Task statement:
The answer should be an exact repeat of the stretch of material below from the line containing "camera: 165 degrees right, 15 degrees down" through the line containing "(478, 207) = (645, 266): none".

——————————

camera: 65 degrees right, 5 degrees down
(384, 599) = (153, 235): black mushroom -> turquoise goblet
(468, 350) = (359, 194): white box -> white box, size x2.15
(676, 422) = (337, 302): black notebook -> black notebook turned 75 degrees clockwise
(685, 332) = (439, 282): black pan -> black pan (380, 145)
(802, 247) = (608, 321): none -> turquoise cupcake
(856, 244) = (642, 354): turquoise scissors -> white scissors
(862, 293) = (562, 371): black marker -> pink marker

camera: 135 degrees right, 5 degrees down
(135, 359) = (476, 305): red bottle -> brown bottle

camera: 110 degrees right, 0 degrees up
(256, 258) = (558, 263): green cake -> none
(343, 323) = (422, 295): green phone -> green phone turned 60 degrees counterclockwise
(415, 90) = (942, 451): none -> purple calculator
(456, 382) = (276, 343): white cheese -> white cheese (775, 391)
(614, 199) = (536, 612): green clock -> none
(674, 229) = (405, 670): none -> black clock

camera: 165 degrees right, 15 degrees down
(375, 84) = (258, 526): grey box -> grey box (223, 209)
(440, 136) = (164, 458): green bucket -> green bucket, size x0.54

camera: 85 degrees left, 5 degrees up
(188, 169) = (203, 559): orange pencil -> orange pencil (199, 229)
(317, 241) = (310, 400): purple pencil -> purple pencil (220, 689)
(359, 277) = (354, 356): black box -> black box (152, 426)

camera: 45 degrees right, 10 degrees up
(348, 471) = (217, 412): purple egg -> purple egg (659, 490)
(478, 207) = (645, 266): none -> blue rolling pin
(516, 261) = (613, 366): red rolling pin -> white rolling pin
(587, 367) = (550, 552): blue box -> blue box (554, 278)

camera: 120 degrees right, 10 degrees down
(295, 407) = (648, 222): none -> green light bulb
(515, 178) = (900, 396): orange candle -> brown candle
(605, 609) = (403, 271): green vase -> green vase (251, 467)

——————————

Solution to the problem:
camera: 165 degrees right, 15 degrees down
(375, 84) = (258, 526): grey box -> grey box (223, 209)
(440, 136) = (164, 458): green bucket -> green bucket, size x0.54

camera: 85 degrees left, 5 degrees up
(188, 169) = (203, 559): orange pencil -> orange pencil (199, 229)
(317, 241) = (310, 400): purple pencil -> purple pencil (220, 689)
(359, 277) = (354, 356): black box -> black box (152, 426)

camera: 45 degrees right, 10 degrees up
(348, 471) = (217, 412): purple egg -> purple egg (659, 490)
(478, 207) = (645, 266): none -> blue rolling pin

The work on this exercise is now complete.